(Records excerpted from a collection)
----------

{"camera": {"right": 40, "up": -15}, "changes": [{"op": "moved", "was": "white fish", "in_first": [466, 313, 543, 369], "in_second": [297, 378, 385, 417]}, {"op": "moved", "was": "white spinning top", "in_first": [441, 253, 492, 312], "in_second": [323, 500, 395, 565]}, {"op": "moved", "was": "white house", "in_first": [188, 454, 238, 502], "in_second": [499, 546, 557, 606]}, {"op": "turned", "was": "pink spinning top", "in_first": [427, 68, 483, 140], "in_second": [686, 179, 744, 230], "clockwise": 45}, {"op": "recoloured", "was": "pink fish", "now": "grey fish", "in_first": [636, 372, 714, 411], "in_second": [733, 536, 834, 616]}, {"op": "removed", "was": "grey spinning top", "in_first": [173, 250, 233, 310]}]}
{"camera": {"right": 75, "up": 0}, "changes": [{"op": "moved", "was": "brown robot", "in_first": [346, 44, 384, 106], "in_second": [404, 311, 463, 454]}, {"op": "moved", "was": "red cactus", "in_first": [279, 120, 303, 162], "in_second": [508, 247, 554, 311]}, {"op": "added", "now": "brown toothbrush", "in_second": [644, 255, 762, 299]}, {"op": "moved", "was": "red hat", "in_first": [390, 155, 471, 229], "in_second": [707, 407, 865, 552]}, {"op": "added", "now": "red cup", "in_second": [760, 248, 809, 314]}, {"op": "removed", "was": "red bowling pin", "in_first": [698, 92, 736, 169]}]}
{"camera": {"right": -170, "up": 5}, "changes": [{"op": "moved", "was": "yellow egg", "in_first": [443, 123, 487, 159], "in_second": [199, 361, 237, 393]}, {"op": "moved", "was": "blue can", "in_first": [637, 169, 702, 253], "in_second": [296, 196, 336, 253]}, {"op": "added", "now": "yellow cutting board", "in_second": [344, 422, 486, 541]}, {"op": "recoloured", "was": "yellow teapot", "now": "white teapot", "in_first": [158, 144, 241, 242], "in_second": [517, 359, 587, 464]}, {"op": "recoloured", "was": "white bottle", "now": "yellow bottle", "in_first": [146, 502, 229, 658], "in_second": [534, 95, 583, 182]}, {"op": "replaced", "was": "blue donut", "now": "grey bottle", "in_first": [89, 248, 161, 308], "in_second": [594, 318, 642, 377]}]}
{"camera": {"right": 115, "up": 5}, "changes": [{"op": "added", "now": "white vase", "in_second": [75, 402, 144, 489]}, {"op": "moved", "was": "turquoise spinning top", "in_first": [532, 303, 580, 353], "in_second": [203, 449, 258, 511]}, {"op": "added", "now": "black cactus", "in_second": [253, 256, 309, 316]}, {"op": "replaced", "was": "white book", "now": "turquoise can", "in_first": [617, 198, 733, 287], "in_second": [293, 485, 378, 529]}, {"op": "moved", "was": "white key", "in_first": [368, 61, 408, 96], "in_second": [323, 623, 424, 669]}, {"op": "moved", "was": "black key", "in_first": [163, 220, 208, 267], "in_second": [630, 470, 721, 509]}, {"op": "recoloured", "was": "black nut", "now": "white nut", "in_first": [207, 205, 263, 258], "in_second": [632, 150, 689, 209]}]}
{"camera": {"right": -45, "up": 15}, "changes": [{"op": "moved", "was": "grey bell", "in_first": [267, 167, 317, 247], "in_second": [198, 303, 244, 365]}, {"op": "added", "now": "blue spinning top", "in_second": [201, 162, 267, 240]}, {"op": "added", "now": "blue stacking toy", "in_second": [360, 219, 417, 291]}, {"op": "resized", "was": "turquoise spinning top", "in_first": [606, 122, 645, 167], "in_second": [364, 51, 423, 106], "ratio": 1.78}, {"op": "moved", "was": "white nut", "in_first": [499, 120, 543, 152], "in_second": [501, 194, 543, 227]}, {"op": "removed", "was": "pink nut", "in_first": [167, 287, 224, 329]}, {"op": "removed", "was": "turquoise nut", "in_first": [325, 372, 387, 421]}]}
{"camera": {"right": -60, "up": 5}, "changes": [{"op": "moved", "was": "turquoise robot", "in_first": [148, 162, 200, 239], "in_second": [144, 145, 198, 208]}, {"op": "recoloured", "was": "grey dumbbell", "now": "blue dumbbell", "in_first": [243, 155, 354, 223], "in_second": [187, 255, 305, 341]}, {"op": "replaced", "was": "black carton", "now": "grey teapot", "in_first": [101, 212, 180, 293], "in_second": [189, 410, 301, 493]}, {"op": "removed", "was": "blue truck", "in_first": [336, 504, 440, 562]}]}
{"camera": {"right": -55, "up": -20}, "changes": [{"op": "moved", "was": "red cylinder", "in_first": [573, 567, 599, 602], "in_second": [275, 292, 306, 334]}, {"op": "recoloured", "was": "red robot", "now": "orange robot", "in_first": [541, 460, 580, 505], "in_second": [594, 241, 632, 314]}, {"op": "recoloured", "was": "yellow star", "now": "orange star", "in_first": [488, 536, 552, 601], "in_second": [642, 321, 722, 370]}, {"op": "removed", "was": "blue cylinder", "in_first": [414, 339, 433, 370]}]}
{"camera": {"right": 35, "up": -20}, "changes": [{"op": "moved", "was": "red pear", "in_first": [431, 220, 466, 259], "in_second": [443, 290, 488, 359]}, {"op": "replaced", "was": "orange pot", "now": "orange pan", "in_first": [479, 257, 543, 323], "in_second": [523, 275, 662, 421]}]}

----------

### Exercise brief
Exactly as given, repeat every record above.

### Task solution
{"camera": {"right": 40, "up": -15}, "changes": [{"op": "moved", "was": "white fish", "in_first": [466, 313, 543, 369], "in_second": [297, 378, 385, 417]}, {"op": "moved", "was": "white spinning top", "in_first": [441, 253, 492, 312], "in_second": [323, 500, 395, 565]}, {"op": "moved", "was": "white house", "in_first": [188, 454, 238, 502], "in_second": [499, 546, 557, 606]}, {"op": "turned", "was": "pink spinning top", "in_first": [427, 68, 483, 140], "in_second": [686, 179, 744, 230], "clockwise": 45}, {"op": "recoloured", "was": "pink fish", "now": "grey fish", "in_first": [636, 372, 714, 411], "in_second": [733, 536, 834, 616]}, {"op": "removed", "was": "grey spinning top", "in_first": [173, 250, 233, 310]}]}
{"camera": {"right": 75, "up": 0}, "changes": [{"op": "moved", "was": "brown robot", "in_first": [346, 44, 384, 106], "in_second": [404, 311, 463, 454]}, {"op": "moved", "was": "red cactus", "in_first": [279, 120, 303, 162], "in_second": [508, 247, 554, 311]}, {"op": "added", "now": "brown toothbrush", "in_second": [644, 255, 762, 299]}, {"op": "moved", "was": "red hat", "in_first": [390, 155, 471, 229], "in_second": [707, 407, 865, 552]}, {"op": "added", "now": "red cup", "in_second": [760, 248, 809, 314]}, {"op": "removed", "was": "red bowling pin", "in_first": [698, 92, 736, 169]}]}
{"camera": {"right": -170, "up": 5}, "changes": [{"op": "moved", "was": "yellow egg", "in_first": [443, 123, 487, 159], "in_second": [199, 361, 237, 393]}, {"op": "moved", "was": "blue can", "in_first": [637, 169, 702, 253], "in_second": [296, 196, 336, 253]}, {"op": "added", "now": "yellow cutting board", "in_second": [344, 422, 486, 541]}, {"op": "recoloured", "was": "yellow teapot", "now": "white teapot", "in_first": [158, 144, 241, 242], "in_second": [517, 359, 587, 464]}, {"op": "recoloured", "was": "white bottle", "now": "yellow bottle", "in_first": [146, 502, 229, 658], "in_second": [534, 95, 583, 182]}, {"op": "replaced", "was": "blue donut", "now": "grey bottle", "in_first": [89, 248, 161, 308], "in_second": [594, 318, 642, 377]}]}
{"camera": {"right": 115, "up": 5}, "changes": [{"op": "added", "now": "white vase", "in_second": [75, 402, 144, 489]}, {"op": "moved", "was": "turquoise spinning top", "in_first": [532, 303, 580, 353], "in_second": [203, 449, 258, 511]}, {"op": "added", "now": "black cactus", "in_second": [253, 256, 309, 316]}, {"op": "replaced", "was": "white book", "now": "turquoise can", "in_first": [617, 198, 733, 287], "in_second": [293, 485, 378, 529]}, {"op": "moved", "was": "white key", "in_first": [368, 61, 408, 96], "in_second": [323, 623, 424, 669]}, {"op": "moved", "was": "black key", "in_first": [163, 220, 208, 267], "in_second": [630, 470, 721, 509]}, {"op": "recoloured", "was": "black nut", "now": "white nut", "in_first": [207, 205, 263, 258], "in_second": [632, 150, 689, 209]}]}
{"camera": {"right": -45, "up": 15}, "changes": [{"op": "moved", "was": "grey bell", "in_first": [267, 167, 317, 247], "in_second": [198, 303, 244, 365]}, {"op": "added", "now": "blue spinning top", "in_second": [201, 162, 267, 240]}, {"op": "added", "now": "blue stacking toy", "in_second": [360, 219, 417, 291]}, {"op": "resized", "was": "turquoise spinning top", "in_first": [606, 122, 645, 167], "in_second": [364, 51, 423, 106], "ratio": 1.78}, {"op": "moved", "was": "white nut", "in_first": [499, 120, 543, 152], "in_second": [501, 194, 543, 227]}, {"op": "removed", "was": "pink nut", "in_first": [167, 287, 224, 329]}, {"op": "removed", "was": "turquoise nut", "in_first": [325, 372, 387, 421]}]}
{"camera": {"right": -60, "up": 5}, "changes": [{"op": "moved", "was": "turquoise robot", "in_first": [148, 162, 200, 239], "in_second": [144, 145, 198, 208]}, {"op": "recoloured", "was": "grey dumbbell", "now": "blue dumbbell", "in_first": [243, 155, 354, 223], "in_second": [187, 255, 305, 341]}, {"op": "replaced", "was": "black carton", "now": "grey teapot", "in_first": [101, 212, 180, 293], "in_second": [189, 410, 301, 493]}, {"op": "removed", "was": "blue truck", "in_first": [336, 504, 440, 562]}]}
{"camera": {"right": -55, "up": -20}, "changes": [{"op": "moved", "was": "red cylinder", "in_first": [573, 567, 599, 602], "in_second": [275, 292, 306, 334]}, {"op": "recoloured", "was": "red robot", "now": "orange robot", "in_first": [541, 460, 580, 505], "in_second": [594, 241, 632, 314]}, {"op": "recoloured", "was": "yellow star", "now": "orange star", "in_first": [488, 536, 552, 601], "in_second": [642, 321, 722, 370]}, {"op": "removed", "was": "blue cylinder", "in_first": [414, 339, 433, 370]}]}
{"camera": {"right": 35, "up": -20}, "changes": [{"op": "moved", "was": "red pear", "in_first": [431, 220, 466, 259], "in_second": [443, 290, 488, 359]}, {"op": "replaced", "was": "orange pot", "now": "orange pan", "in_first": [479, 257, 543, 323], "in_second": [523, 275, 662, 421]}]}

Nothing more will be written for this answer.